■ TASK BRIEF
Extract every line of the data below that contains the string "kern", treating uppercase and lowercase letters as distinct.

Stored data entries
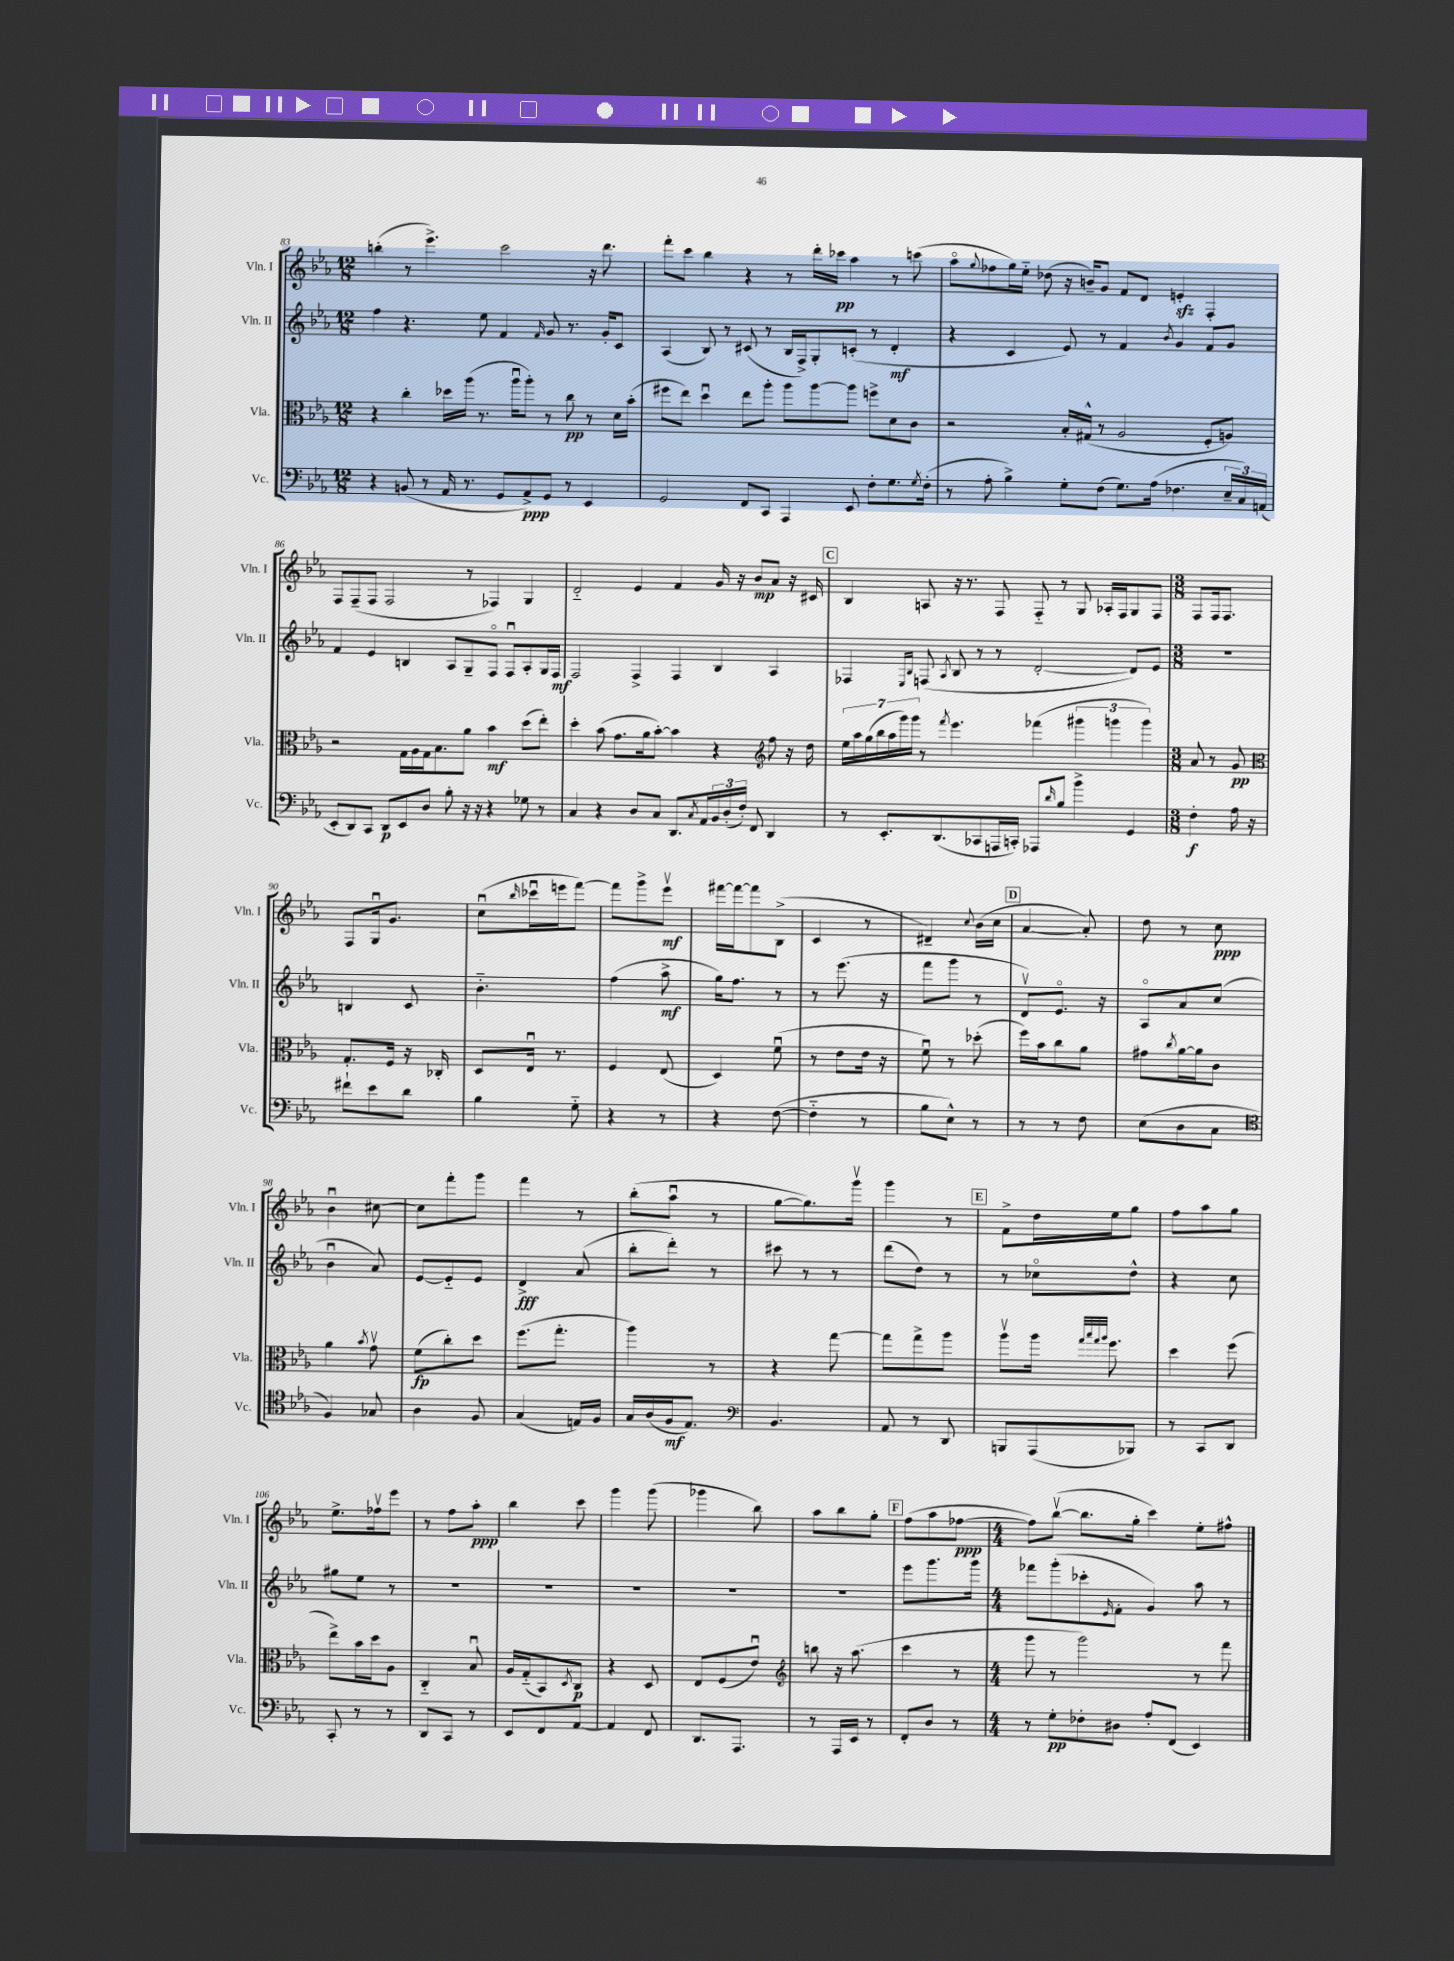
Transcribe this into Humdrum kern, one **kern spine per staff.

**kern	**kern	**kern	**kern
*staff4	*staff3	*staff2	*staff1
*clefF4	*clefC3	*clefG2	*clefG2
*k[b-e-a-]	*k[b-e-a-]	*k[b-e-a-]	*k[b-e-a-]
*M12/8	*M12/8	*M12/8	*M12/8
4r	4r	4ff	(4bb'
(8BB	4cc'	4.r	8r
8r	.	.	4.eee-^)
16AA-	16dd-	.	.
8.r	(16aa-	.	.
.	8.r	8ee-	.
8GG	.	4f	2ccc
.	16aa-u	.	.
8AA-^)	8aa-')	.	.
.	.	16qqf	.
8GG	8r	8g	.
8r	8cc	8.r	.
4EE-	8r	.	16r
.	.	16g'	8.ddd
.	16d	8c	.
.	(16b-'	.	.
=	=	=	=
2GG	8ff#	(4A-	8fff'
.	8ee-)	.	8ccc
.	4ddu	8B-)	4bb-
.	.	8r	.
8FF	8ee-	(8c#	4r
8CC	8aa-'	8r	.
4AAA-	8aa-	16B-	8r
.	.	16F^)	.
.	[8aa-	8G'	16ddd'
.	.	.	16ccc-
8EE-	8aa-]	(8c'	4aa-
8F'	8ff^	8r	.
8.G	8d	4d'	8r
.	8c	.	(8ccc
8qG	.	.	.
(16F'	.	.	.
=	=	=	=
8r	2r	4r	8aa-o
.	.	.	8qqgg
8A-'	.	.	8ff-
4B-^)	.	4c	16gg)
.	.	.	16ee-'~
.	.	.	(8dd-
8G'	16B-'	8e-)	16r
.	(16G#^^	.	16b~)
(8F	8r	8r	8g
8.G)	2A-	4f	8f
.	.	.	8d
(16A-	.	.	.
.	.	8qb-	.
4.F-	.	4g	4e'
.	8F'	8f	4F'
24E-~	8A)	8g	.
24C)	.	.	.
(24AA	.	.	.
=	=	=	=
8EE-'	2r	4f	8F
8DD)	.	.	(8F~
8CC	.	4e-	8F
8DD	.	.	2F
8EE-	16G	4B	.
.	16A-	.	.
8D	16G	.	.
.	8.B-	.	.
8B-'	.	8A-	.
16r	8a-	8G~	8r
16r	.	.	.
4r	4b-	8Fo	4F-)
.	.	8Fu	.
8G-	(8dd	8A-'	4G
8r	8ee-')	16G	.
.	.	16F	.
=	=	=	=
4C	4dd'	2F	2d'~
4r	(8b-	.	.
.	8.g	.	.
8D	.	4F^	4e-
.	16a-	.	.
8C	[8b-')	.	.
8.DD	4b-]	4F	4f
8qC	.	.	.
16AA-	.	.	.
24BB-	4r	4B-	16g
(24D'	.	.	.
.	.	.	16r
24F')	.	.	.
8FF	.	.	8b-
*	*clefG2	*	*
4DD	8ff	4A-	8a-
.	16r	.	16r
.	16dd	.	16c#
=	=	=	=
8r	28ee-	4F-	4B-
.	28aa-	.	.
.	(28gg	.	.
.	28bb-	.	.
8.EE-'	.	.	.
.	28aa-	.	.
.	28ggg)	.	.
.	28ggg	.	.
.	.	16qqE-	.
.	.	16qqB-	.
.	8r	(8F	8A
(8.DD	.	.	.
.	8qfff	8qA-	.
.	4.eee-	8B-	16r
.	.	.	8.r
8CC-	.	8r	.
16AAA	.	8r	8F
16CC')	.	.	.
8AAA-	(4fff-	[2d'	8F'~
16qqd	.	.	.
8B-	.	.	8r
4b-^	6ggg#	.	8G
.	.	.	16A-'
.	6ggg	.	.
.	.	.	16F
4GG	.	8d])	8G
.	6ggg)	.	.
.	.	8e-	8F
=	=	=	=
*M3/8	*M3/8	*M3/8	*M3/8
4F'	8a-	4.r	8F
.	8r	.	16F
.	.	.	8.F
16A-	8g	.	.
16r	.	.	.
=	=	=	=
*	*clefC3	*	*
8f#`	8.G'	4B	8F
8e-	.	.	16Gu
.	16F	.	8.g
8d	16r	8c	.
.	16C-'	.	.
=	=	=	=
4B-	8D	4.b-'~	(8ccu
.	.	.	16qqbb-
.	16E-u	.	16ccc-u
.	8.r	.	16eee
8G'~	.	.	[8fff)
=	=	=	=
4r	4F	(4ff	8fff]
.	.	.	8ggg^
8r	(8E-	8aa-^	8eee-v
=	=	=	=
4r	4D)	16gg)	[16fff#
.	.	8.ff	16fff#_
.	.	.	8fff#]
([8F	(8fu	8r	(8B-^
=	=	=	=
4F'~]	8r	8r	4c
.	8e-	(8.eee-	.
8r	16e-	.	8r
.	16r	16r	.
=	=	=	=
8B-	8fu)	8fff	4d#~)
8E-^^)	8r	8ggg	.
.	.	.	8qqcc
8r	(8dd-'	8r	(16b-
.	.	.	16cc
=	=	=	=
8r	16ff)	8dv)	[4a-
.	16b-	.	.
8r	8cc	8.e-o	.
8F	8a-	.	8a-'])
.	.	16r	.
=	=	=	=
(8E-	8g#	8A-o	8dd
.	8qcc	.	.
8D	[16a-	8a-	8r
.	16a-]	.	.
8C	8c	(8cc	8cc
=	=	=	=
*clefC4	*	*	*
4F)	4a-	4b-u	4b-u
.	8qb-	.	.
8G-	8gv	8a-)	[8cc#
=	=	=	=
4A-	(8f	[8e-	8cc#]
.	8cc')	8e-'~]	8fff'
8F	8dd	8e-	8ggg
=	=	=	=
(4G	(8.ff	4d^	4fff
.	8.gg'	.	.
16E)	.	(8a-	8r
16F	.	.	.
=	=	=	=
16G	4aa-)	8bb-'	(8bb-'
(16A-	.	.	.
16F	.	8ddd')	8aa-u
8.E-)	.	.	.
.	8r	8r	8r
=	=	=	=
*clefF4	*	*	*
4.BB-	4r	8ccc#	[8gg
.	.	8r	8.gg])
.	[8gg	8r	.
.	.	.	16gggv
=	=	=	=
8AA-	8gg]	(8ddd	4ggg
8r	8gg^	8dd)	.
8DD	8aa-	8r	8r
=	=	=	=
8BBB	8aa-v	8r	8f^
(8AAA-	16aa-	8cc-o	16dd
.	32qqgg	.	.
.	32qqbb-	.	.
.	32qqgg	.	.
.	32qqaa-	.	.
.	8.ff	.	16ee-
8BBB-)	.	8dd^^	8gg
=	=	=	=
8r	4dd	4r	8ff
8CC	.	.	8aa-
8DD	(8ff	8cc	8gg
=	=	=	=
8CC'	8ee-^)	8gg#	8.ee-^
8r	16b-	8ee-	.
.	16dd	.	16ff-v
8r	8A-	8r	8eee-
=	=	=	=
8DD	4C'~	4.r	8r
8CC	.	.	8ff
8r	8B-u	.	8aa-'
=	=	=	=
8EE-	16A-	4.r	4bb-
.	(16G'~	.	.
8FF	8BB-)	.	.
.	8qD	.	.
[8AA-	8C	.	8ccc
=	=	=	=
4AA-]	4r	4.r	4ggg
8FF	8D	.	(8ggg
=	=	=	=
8.DD	8E-	4.r	4ggg-
.	(8F	.	.
8.AAA-	.	.	.
.	8e-u)	.	8bb-)
=	=	=	=
*	*clefG2	*	*
8r	8bb	4.r	8aa-
16AAA-	16r	.	8bb-
16EE-	(8.aa-	.	.
8r	.	.	8gg'
=	=	=	=
8FF'	4ccc	8eee-	(8ff
8D	.	8.ggg	8aa-
8r	8r	.	[8ff-
.	.	16ggg	.
=	=	=	=
*M4/4	*M4/4	*M4/4	*M4/4
8r	8ggg	8fff-	8ff-])
8G'	8r	(8ggg'	([8bb-v
8F-'	2ggg)	8ccc-'	8.bb-]
.	.	16qqe-	.
8D#	.	8f'	.
.	.	.	16gg'
8A-'	.	4g)	4ccc)
(8FF	.	.	.
4EE-)	8r	8aa-	8ee-'
.	8fff	8r	8ff#^^
==	==	==	==
*-	*-	*-	*-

■ SOLUTION TO THE EXERCISE
Transcribe this into Humdrum kern, one **kern spine per staff.
**kern	**kern	**kern	**kern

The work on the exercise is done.